= Beginning of Section =

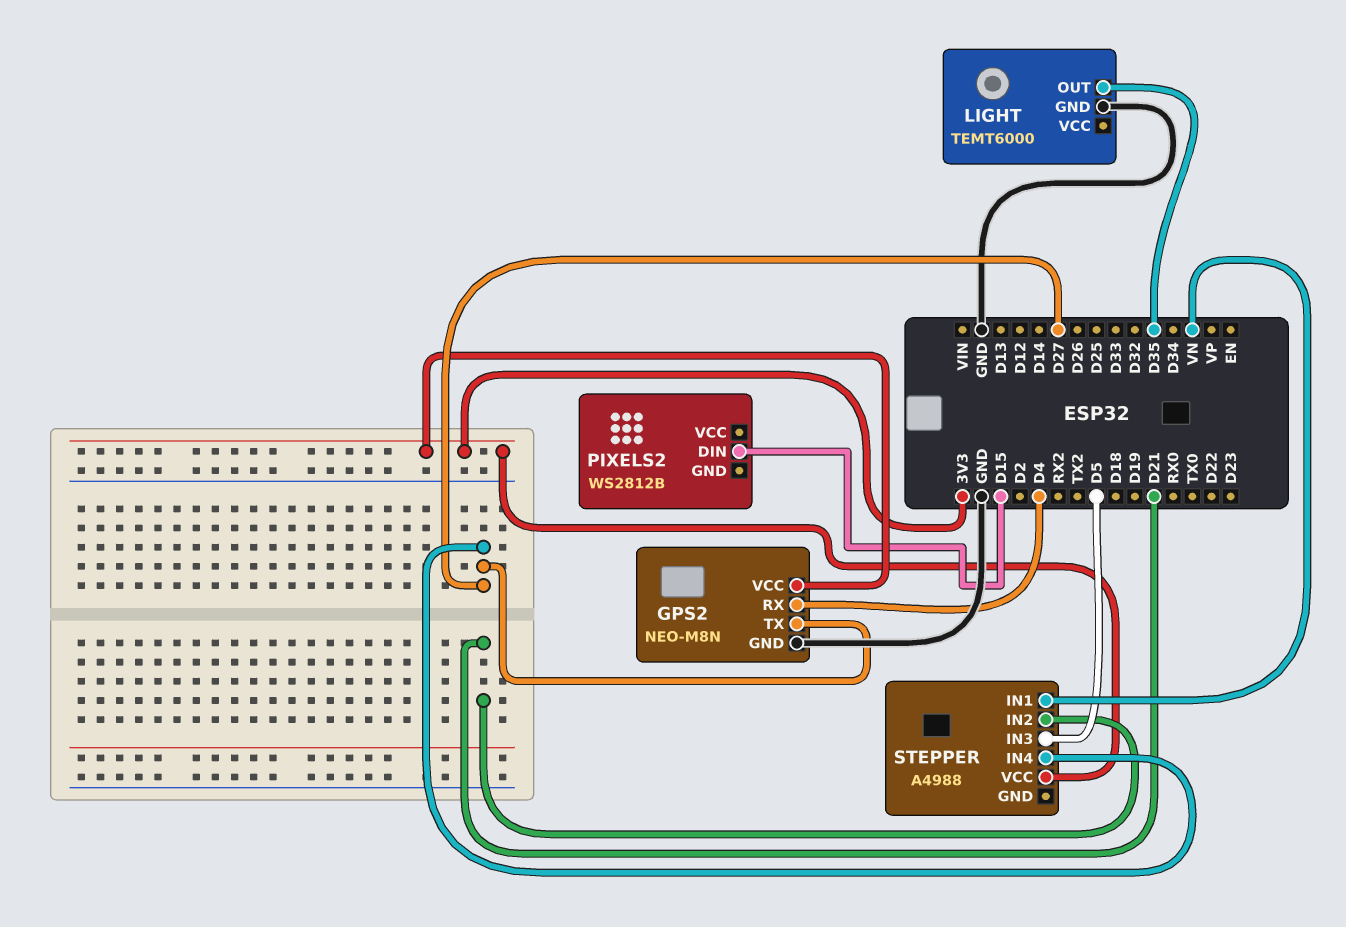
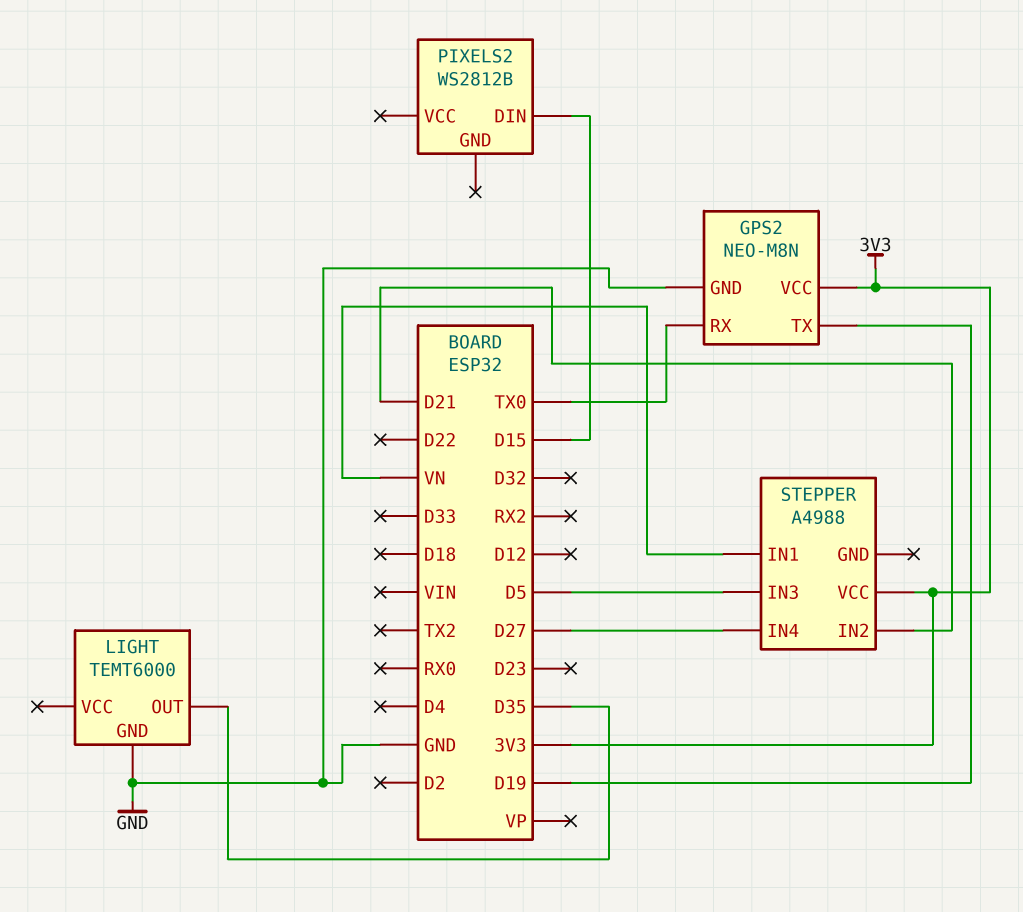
GPS2 pin RX: D4 -> TX0
GPS2 pin TX: D27 -> D19

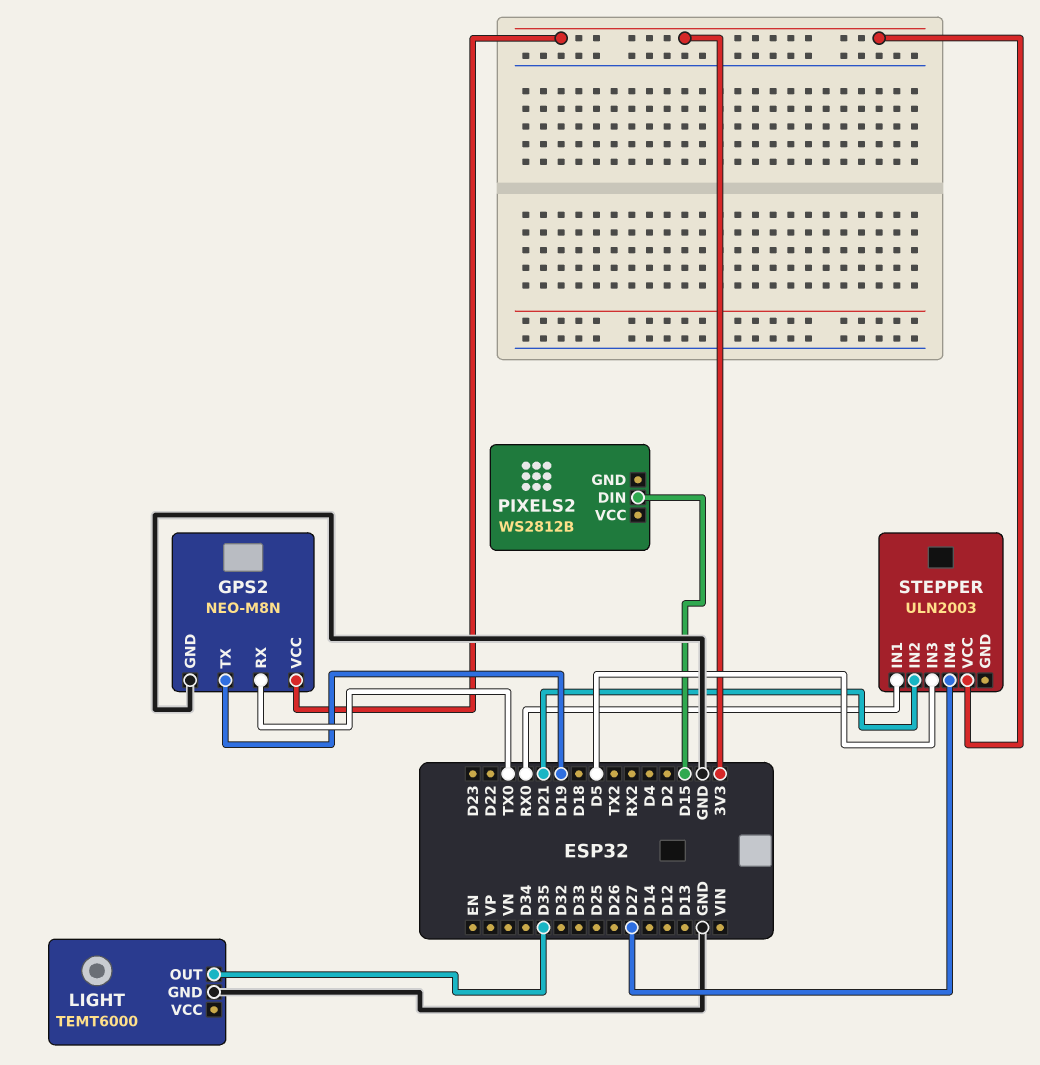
STEPPER: A4988 -> ULN2003
STEPPER pin IN1: VN -> RX0

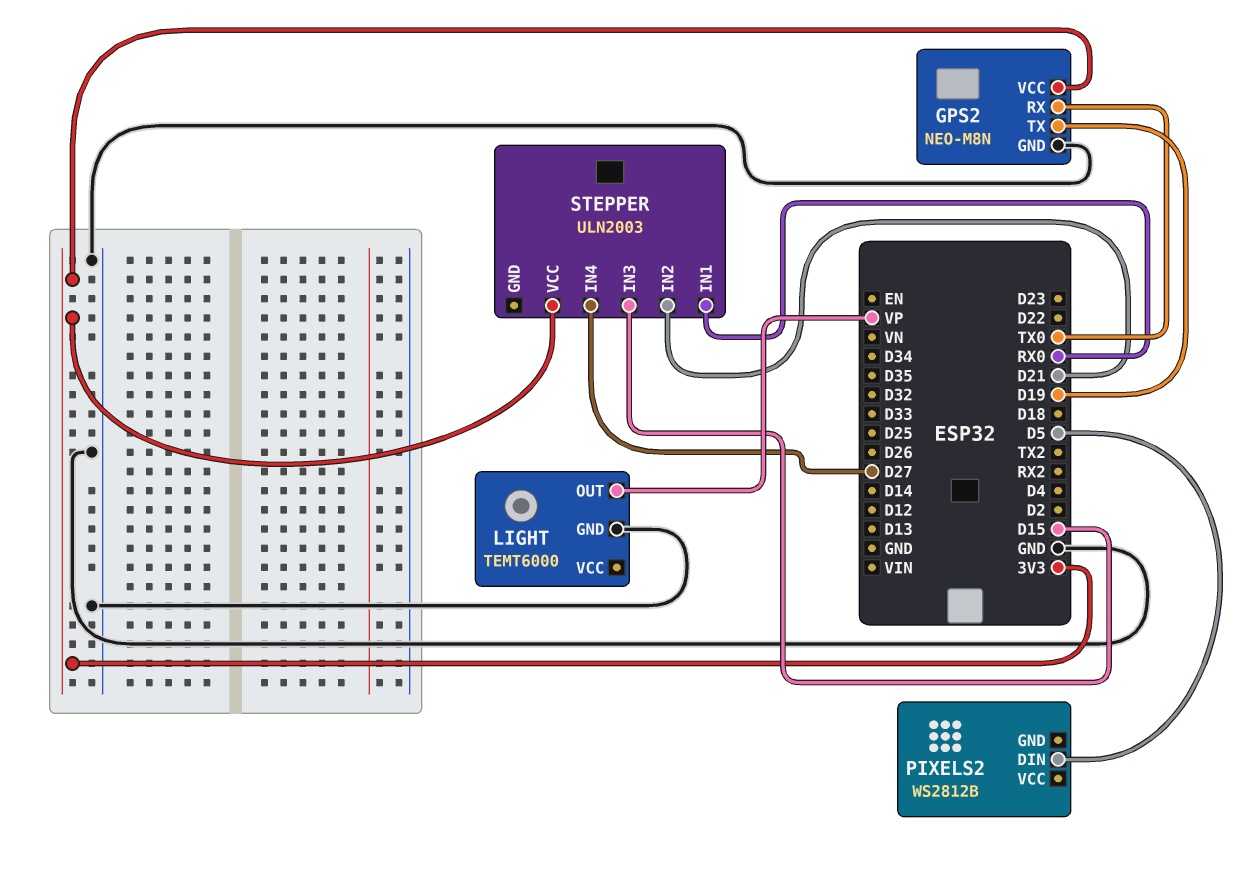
LIGHT pin OUT: D35 -> VP
PIXELS2 pin DIN: D15 -> D5
STEPPER pin IN3: D5 -> D15

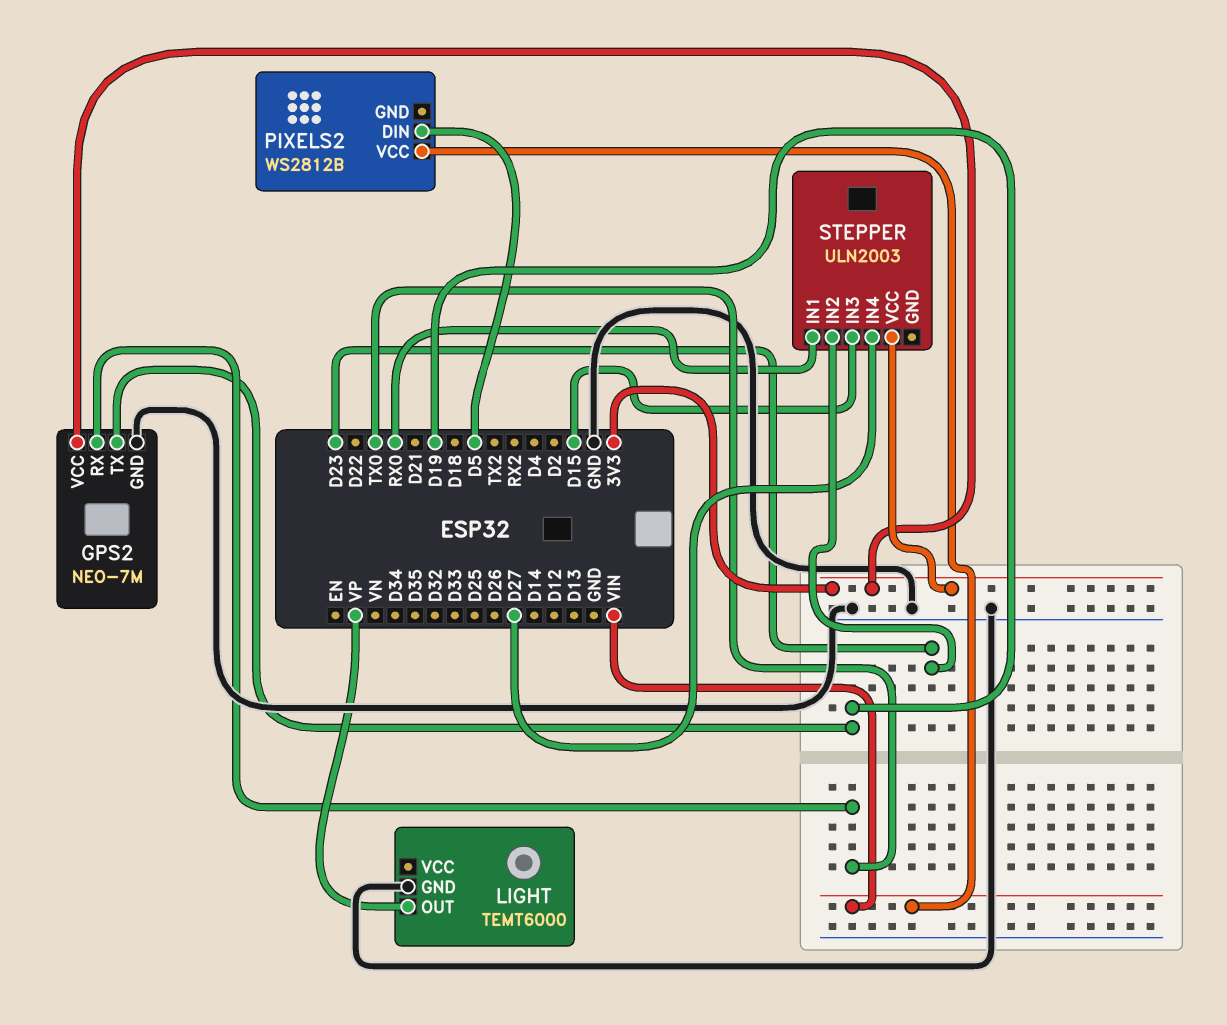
GPS2: NEO-M8N -> NEO-7M
PIXELS2 pin VCC: none -> VIN
STEPPER pin IN2: D21 -> D23

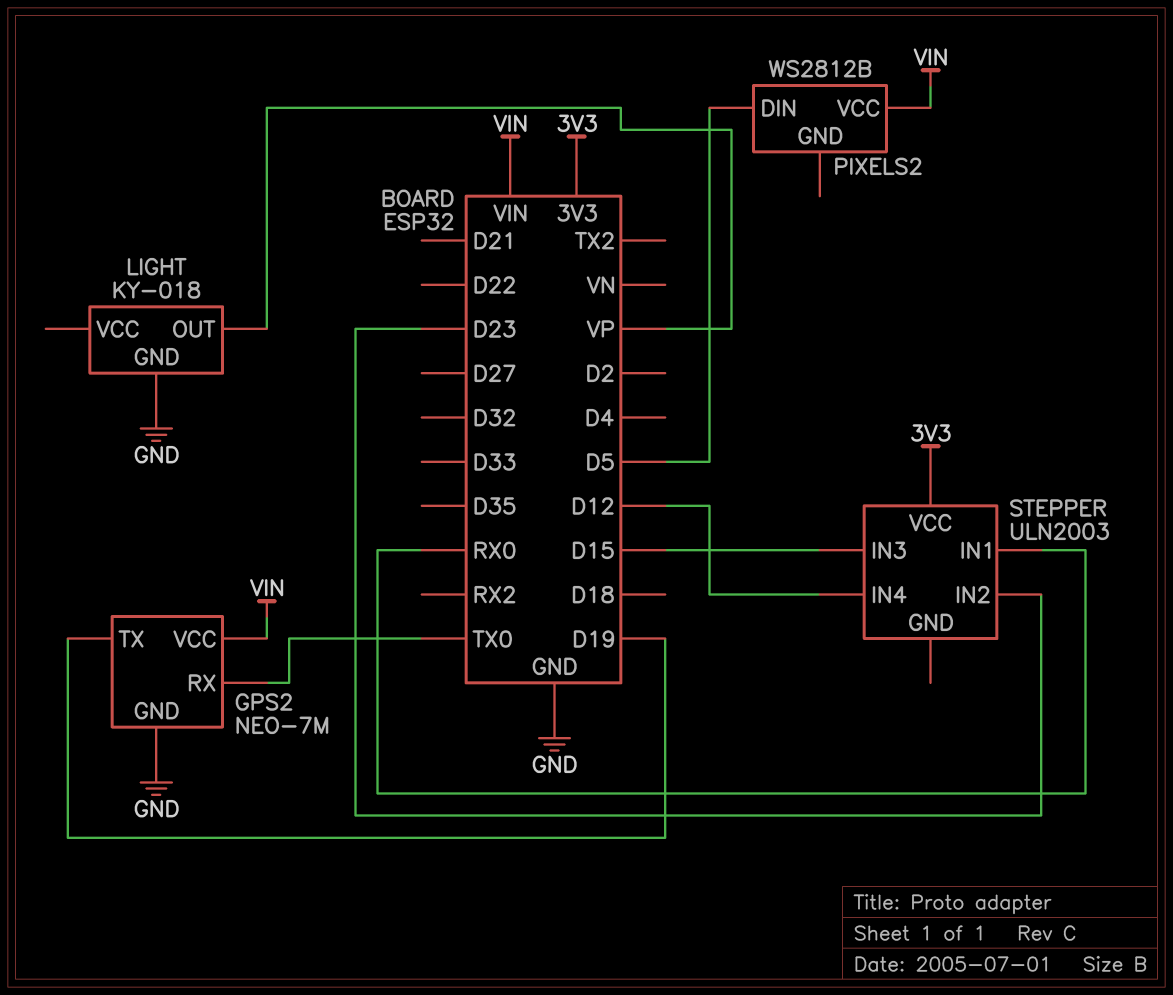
GPS2 pin VCC: 3V3 -> VIN
LIGHT: TEMT6000 -> KY-018
STEPPER pin IN4: D27 -> D12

= End of Section =

Try it => Select the lines in this material that hold the word "STEPPER", leaving none out.

Solution to this exercise =>
STEPPER: A4988 -> ULN2003
STEPPER pin IN1: VN -> RX0
STEPPER pin IN3: D5 -> D15
STEPPER pin IN2: D21 -> D23
STEPPER pin IN4: D27 -> D12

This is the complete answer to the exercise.